Object change listings
+++++

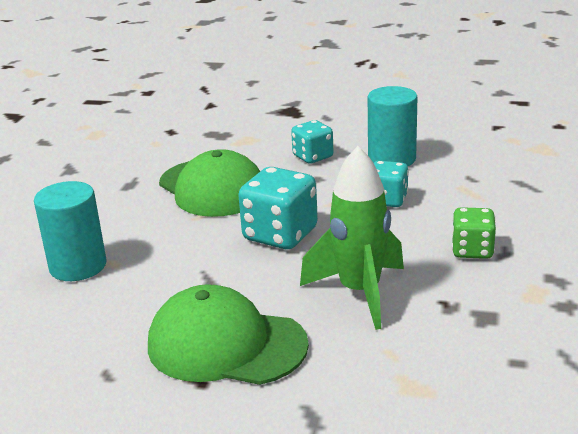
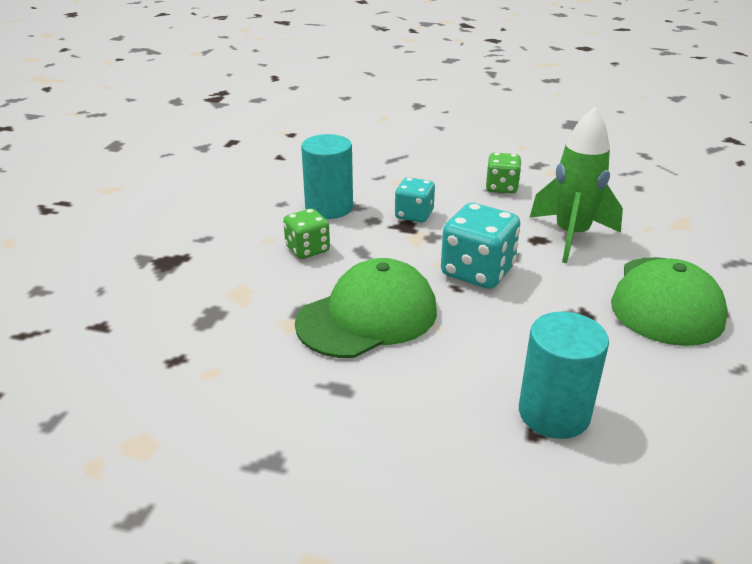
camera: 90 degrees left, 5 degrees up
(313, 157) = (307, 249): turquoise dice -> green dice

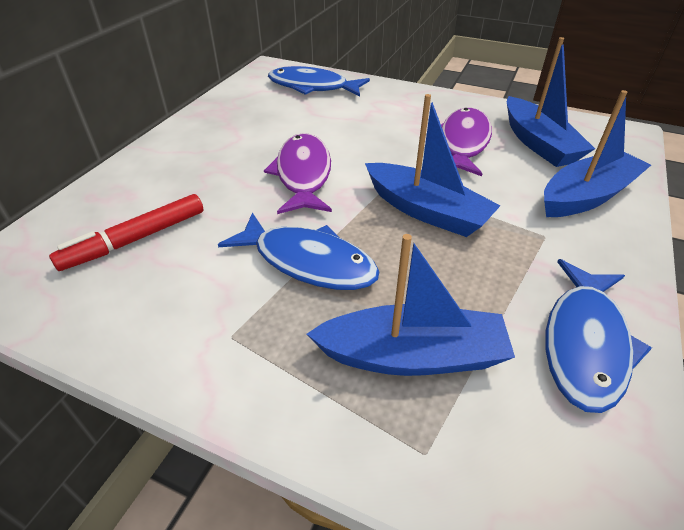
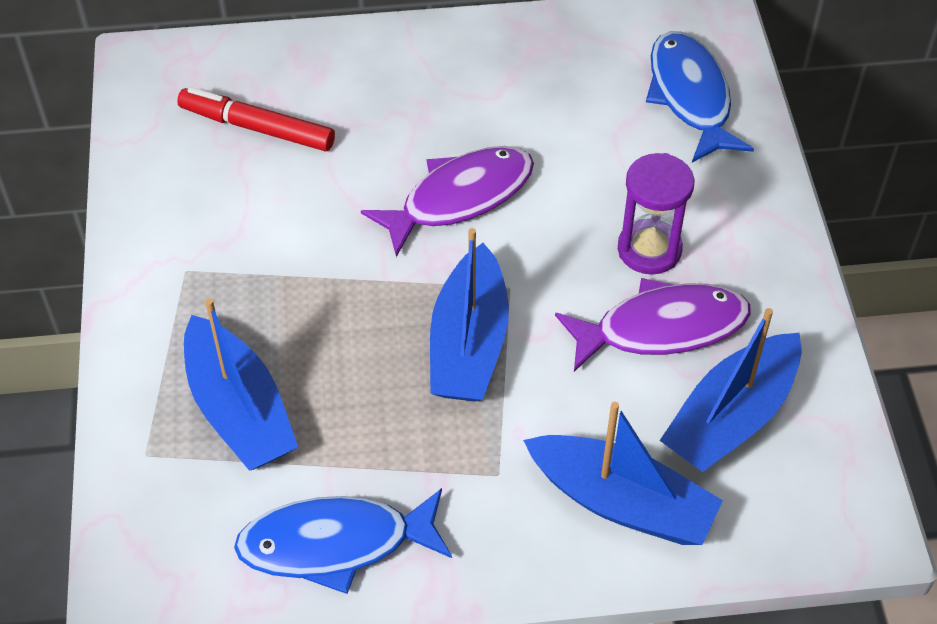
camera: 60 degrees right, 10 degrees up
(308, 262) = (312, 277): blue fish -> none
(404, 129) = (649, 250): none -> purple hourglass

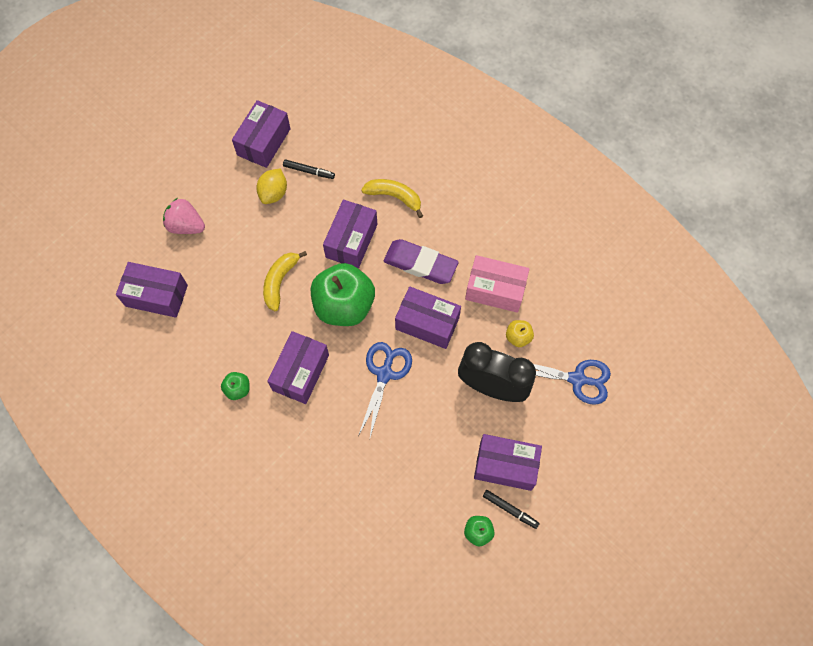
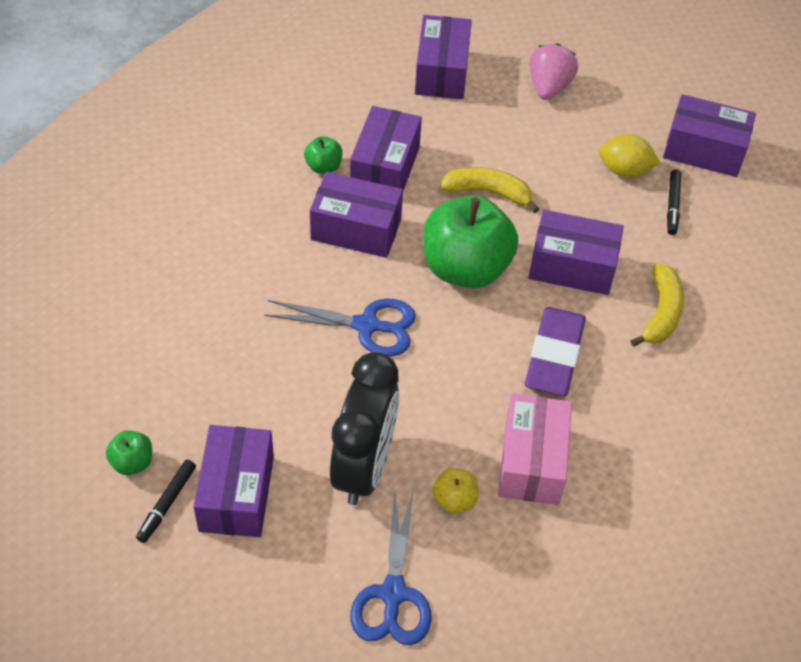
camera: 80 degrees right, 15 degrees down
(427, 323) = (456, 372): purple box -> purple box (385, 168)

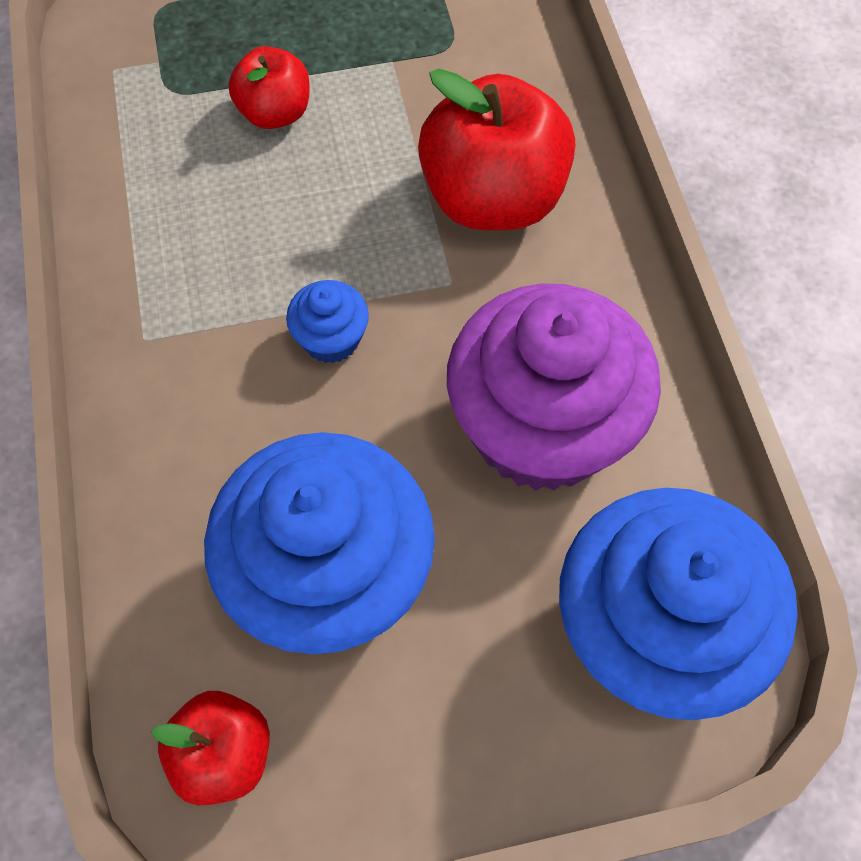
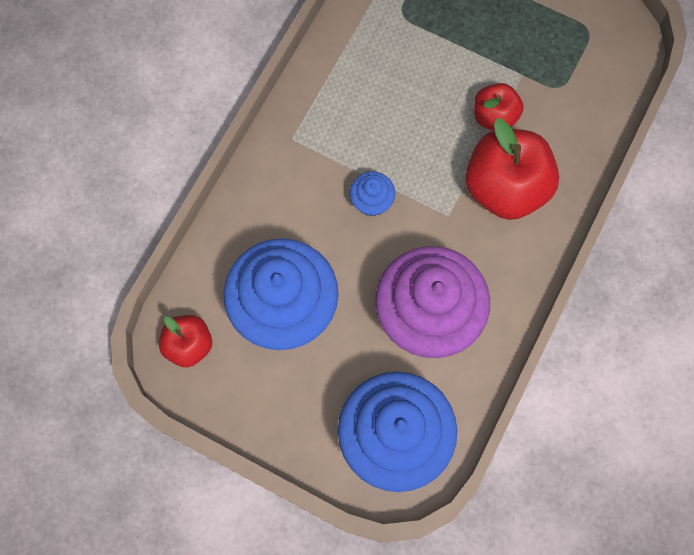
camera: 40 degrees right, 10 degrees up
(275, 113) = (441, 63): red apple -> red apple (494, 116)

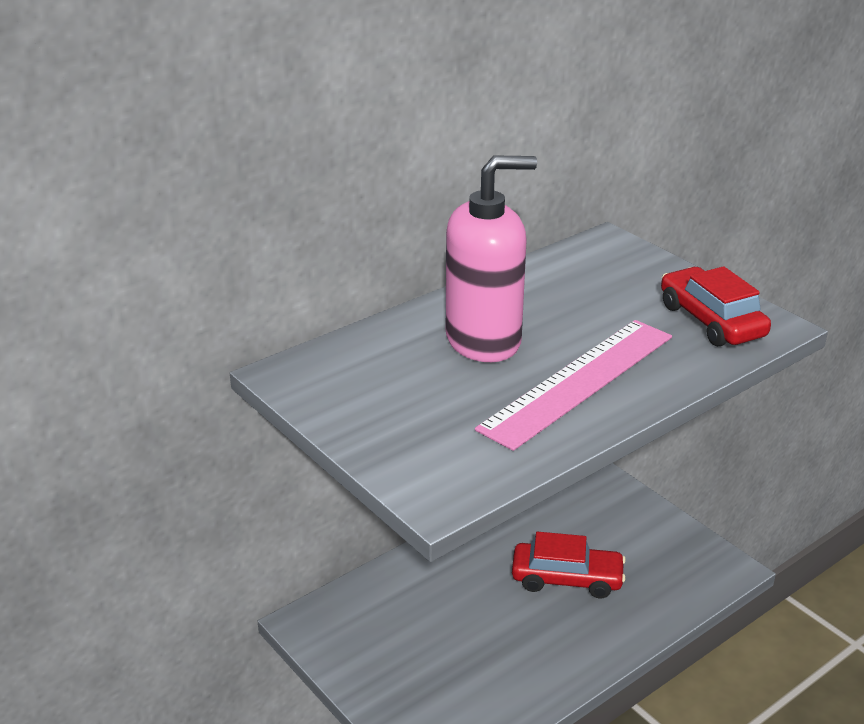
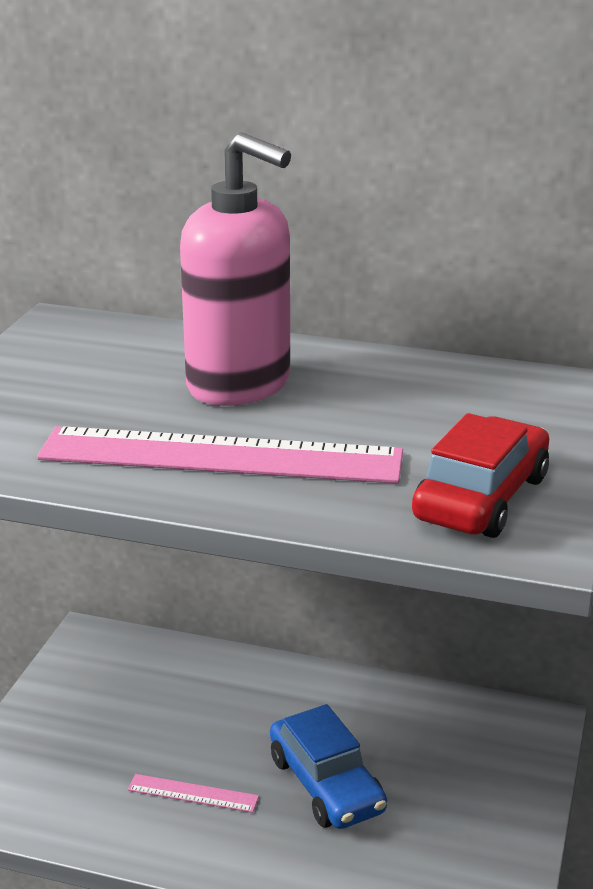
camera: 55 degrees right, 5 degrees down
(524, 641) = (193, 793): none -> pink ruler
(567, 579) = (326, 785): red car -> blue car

+++++

How to complete this task: In the data above, find each line where the string "camera" appears, then copy it.

Exercise result:
camera: 90 degrees left, 5 degrees up
camera: 60 degrees right, 10 degrees up
camera: 80 degrees right, 15 degrees down
camera: 40 degrees right, 10 degrees up
camera: 55 degrees right, 5 degrees down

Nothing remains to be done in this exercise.